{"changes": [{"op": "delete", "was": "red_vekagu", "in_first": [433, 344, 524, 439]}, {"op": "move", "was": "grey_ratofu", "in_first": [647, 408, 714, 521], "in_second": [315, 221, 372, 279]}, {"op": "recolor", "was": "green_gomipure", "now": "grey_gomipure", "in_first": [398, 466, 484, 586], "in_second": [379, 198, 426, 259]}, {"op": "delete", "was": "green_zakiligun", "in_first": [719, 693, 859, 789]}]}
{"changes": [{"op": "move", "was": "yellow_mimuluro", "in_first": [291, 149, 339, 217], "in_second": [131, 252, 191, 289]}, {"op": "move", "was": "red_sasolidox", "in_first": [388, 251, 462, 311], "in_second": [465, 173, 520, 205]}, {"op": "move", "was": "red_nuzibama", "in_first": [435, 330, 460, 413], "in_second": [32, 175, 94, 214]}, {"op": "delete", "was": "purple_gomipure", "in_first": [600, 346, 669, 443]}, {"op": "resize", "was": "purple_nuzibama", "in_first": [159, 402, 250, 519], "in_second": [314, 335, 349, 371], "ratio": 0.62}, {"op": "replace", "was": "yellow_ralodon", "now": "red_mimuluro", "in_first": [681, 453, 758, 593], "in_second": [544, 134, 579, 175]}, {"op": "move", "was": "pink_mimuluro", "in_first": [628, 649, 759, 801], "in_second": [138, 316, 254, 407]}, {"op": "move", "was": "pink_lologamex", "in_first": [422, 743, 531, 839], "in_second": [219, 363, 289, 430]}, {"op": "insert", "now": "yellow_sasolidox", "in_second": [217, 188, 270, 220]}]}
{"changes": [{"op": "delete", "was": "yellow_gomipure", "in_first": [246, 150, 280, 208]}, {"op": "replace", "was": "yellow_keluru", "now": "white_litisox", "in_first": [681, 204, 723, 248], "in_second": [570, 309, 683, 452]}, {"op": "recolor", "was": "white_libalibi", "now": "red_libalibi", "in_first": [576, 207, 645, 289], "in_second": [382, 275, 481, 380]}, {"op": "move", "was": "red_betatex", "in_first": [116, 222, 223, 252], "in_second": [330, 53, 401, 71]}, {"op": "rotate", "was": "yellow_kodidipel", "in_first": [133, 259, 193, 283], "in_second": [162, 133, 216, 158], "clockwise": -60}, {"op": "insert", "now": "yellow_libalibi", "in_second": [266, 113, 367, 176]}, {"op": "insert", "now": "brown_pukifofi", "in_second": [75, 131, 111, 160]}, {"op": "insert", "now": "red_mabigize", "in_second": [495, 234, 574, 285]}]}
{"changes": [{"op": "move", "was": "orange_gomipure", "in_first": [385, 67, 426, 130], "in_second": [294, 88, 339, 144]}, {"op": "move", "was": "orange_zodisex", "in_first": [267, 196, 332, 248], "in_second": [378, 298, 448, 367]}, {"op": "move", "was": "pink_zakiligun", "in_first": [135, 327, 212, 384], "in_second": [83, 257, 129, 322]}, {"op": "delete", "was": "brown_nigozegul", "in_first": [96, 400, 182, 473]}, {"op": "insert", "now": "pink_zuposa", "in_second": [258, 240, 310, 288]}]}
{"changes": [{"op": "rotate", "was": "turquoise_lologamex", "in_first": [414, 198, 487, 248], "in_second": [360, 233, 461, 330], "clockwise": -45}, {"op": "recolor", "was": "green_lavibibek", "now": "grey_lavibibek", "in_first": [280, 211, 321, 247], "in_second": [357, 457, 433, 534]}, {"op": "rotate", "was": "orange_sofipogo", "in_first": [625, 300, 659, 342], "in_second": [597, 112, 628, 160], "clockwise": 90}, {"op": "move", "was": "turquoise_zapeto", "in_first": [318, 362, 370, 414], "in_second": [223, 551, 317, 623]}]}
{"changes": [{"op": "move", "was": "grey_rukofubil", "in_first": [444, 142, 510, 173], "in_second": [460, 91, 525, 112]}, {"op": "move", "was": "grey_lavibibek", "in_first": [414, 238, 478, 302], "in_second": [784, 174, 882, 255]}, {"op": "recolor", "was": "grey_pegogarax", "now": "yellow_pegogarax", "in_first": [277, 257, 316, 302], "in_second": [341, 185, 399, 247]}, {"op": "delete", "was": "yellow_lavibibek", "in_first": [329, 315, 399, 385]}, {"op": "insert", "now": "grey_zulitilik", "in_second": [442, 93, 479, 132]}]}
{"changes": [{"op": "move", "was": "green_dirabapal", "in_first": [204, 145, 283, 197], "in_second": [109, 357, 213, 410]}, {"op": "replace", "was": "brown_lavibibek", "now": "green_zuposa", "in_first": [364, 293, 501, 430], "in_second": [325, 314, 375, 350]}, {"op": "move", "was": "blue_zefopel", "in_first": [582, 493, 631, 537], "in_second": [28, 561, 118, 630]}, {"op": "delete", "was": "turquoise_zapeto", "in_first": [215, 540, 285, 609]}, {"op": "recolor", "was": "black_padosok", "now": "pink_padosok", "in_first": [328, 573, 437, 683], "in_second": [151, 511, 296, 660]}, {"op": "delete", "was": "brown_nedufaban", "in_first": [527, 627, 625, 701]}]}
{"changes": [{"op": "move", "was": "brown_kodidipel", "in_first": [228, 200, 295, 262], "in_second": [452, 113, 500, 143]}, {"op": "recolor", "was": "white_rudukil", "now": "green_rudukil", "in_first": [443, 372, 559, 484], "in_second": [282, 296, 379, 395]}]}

PROBLEM DETAILS: Reproduce every single entry above exactly.

WRITTEN SOLUTION:
{"changes": [{"op": "delete", "was": "red_vekagu", "in_first": [433, 344, 524, 439]}, {"op": "move", "was": "grey_ratofu", "in_first": [647, 408, 714, 521], "in_second": [315, 221, 372, 279]}, {"op": "recolor", "was": "green_gomipure", "now": "grey_gomipure", "in_first": [398, 466, 484, 586], "in_second": [379, 198, 426, 259]}, {"op": "delete", "was": "green_zakiligun", "in_first": [719, 693, 859, 789]}]}
{"changes": [{"op": "move", "was": "yellow_mimuluro", "in_first": [291, 149, 339, 217], "in_second": [131, 252, 191, 289]}, {"op": "move", "was": "red_sasolidox", "in_first": [388, 251, 462, 311], "in_second": [465, 173, 520, 205]}, {"op": "move", "was": "red_nuzibama", "in_first": [435, 330, 460, 413], "in_second": [32, 175, 94, 214]}, {"op": "delete", "was": "purple_gomipure", "in_first": [600, 346, 669, 443]}, {"op": "resize", "was": "purple_nuzibama", "in_first": [159, 402, 250, 519], "in_second": [314, 335, 349, 371], "ratio": 0.62}, {"op": "replace", "was": "yellow_ralodon", "now": "red_mimuluro", "in_first": [681, 453, 758, 593], "in_second": [544, 134, 579, 175]}, {"op": "move", "was": "pink_mimuluro", "in_first": [628, 649, 759, 801], "in_second": [138, 316, 254, 407]}, {"op": "move", "was": "pink_lologamex", "in_first": [422, 743, 531, 839], "in_second": [219, 363, 289, 430]}, {"op": "insert", "now": "yellow_sasolidox", "in_second": [217, 188, 270, 220]}]}
{"changes": [{"op": "delete", "was": "yellow_gomipure", "in_first": [246, 150, 280, 208]}, {"op": "replace", "was": "yellow_keluru", "now": "white_litisox", "in_first": [681, 204, 723, 248], "in_second": [570, 309, 683, 452]}, {"op": "recolor", "was": "white_libalibi", "now": "red_libalibi", "in_first": [576, 207, 645, 289], "in_second": [382, 275, 481, 380]}, {"op": "move", "was": "red_betatex", "in_first": [116, 222, 223, 252], "in_second": [330, 53, 401, 71]}, {"op": "rotate", "was": "yellow_kodidipel", "in_first": [133, 259, 193, 283], "in_second": [162, 133, 216, 158], "clockwise": -60}, {"op": "insert", "now": "yellow_libalibi", "in_second": [266, 113, 367, 176]}, {"op": "insert", "now": "brown_pukifofi", "in_second": [75, 131, 111, 160]}, {"op": "insert", "now": "red_mabigize", "in_second": [495, 234, 574, 285]}]}
{"changes": [{"op": "move", "was": "orange_gomipure", "in_first": [385, 67, 426, 130], "in_second": [294, 88, 339, 144]}, {"op": "move", "was": "orange_zodisex", "in_first": [267, 196, 332, 248], "in_second": [378, 298, 448, 367]}, {"op": "move", "was": "pink_zakiligun", "in_first": [135, 327, 212, 384], "in_second": [83, 257, 129, 322]}, {"op": "delete", "was": "brown_nigozegul", "in_first": [96, 400, 182, 473]}, {"op": "insert", "now": "pink_zuposa", "in_second": [258, 240, 310, 288]}]}
{"changes": [{"op": "rotate", "was": "turquoise_lologamex", "in_first": [414, 198, 487, 248], "in_second": [360, 233, 461, 330], "clockwise": -45}, {"op": "recolor", "was": "green_lavibibek", "now": "grey_lavibibek", "in_first": [280, 211, 321, 247], "in_second": [357, 457, 433, 534]}, {"op": "rotate", "was": "orange_sofipogo", "in_first": [625, 300, 659, 342], "in_second": [597, 112, 628, 160], "clockwise": 90}, {"op": "move", "was": "turquoise_zapeto", "in_first": [318, 362, 370, 414], "in_second": [223, 551, 317, 623]}]}
{"changes": [{"op": "move", "was": "grey_rukofubil", "in_first": [444, 142, 510, 173], "in_second": [460, 91, 525, 112]}, {"op": "move", "was": "grey_lavibibek", "in_first": [414, 238, 478, 302], "in_second": [784, 174, 882, 255]}, {"op": "recolor", "was": "grey_pegogarax", "now": "yellow_pegogarax", "in_first": [277, 257, 316, 302], "in_second": [341, 185, 399, 247]}, {"op": "delete", "was": "yellow_lavibibek", "in_first": [329, 315, 399, 385]}, {"op": "insert", "now": "grey_zulitilik", "in_second": [442, 93, 479, 132]}]}
{"changes": [{"op": "move", "was": "green_dirabapal", "in_first": [204, 145, 283, 197], "in_second": [109, 357, 213, 410]}, {"op": "replace", "was": "brown_lavibibek", "now": "green_zuposa", "in_first": [364, 293, 501, 430], "in_second": [325, 314, 375, 350]}, {"op": "move", "was": "blue_zefopel", "in_first": [582, 493, 631, 537], "in_second": [28, 561, 118, 630]}, {"op": "delete", "was": "turquoise_zapeto", "in_first": [215, 540, 285, 609]}, {"op": "recolor", "was": "black_padosok", "now": "pink_padosok", "in_first": [328, 573, 437, 683], "in_second": [151, 511, 296, 660]}, {"op": "delete", "was": "brown_nedufaban", "in_first": [527, 627, 625, 701]}]}
{"changes": [{"op": "move", "was": "brown_kodidipel", "in_first": [228, 200, 295, 262], "in_second": [452, 113, 500, 143]}, {"op": "recolor", "was": "white_rudukil", "now": "green_rudukil", "in_first": [443, 372, 559, 484], "in_second": [282, 296, 379, 395]}]}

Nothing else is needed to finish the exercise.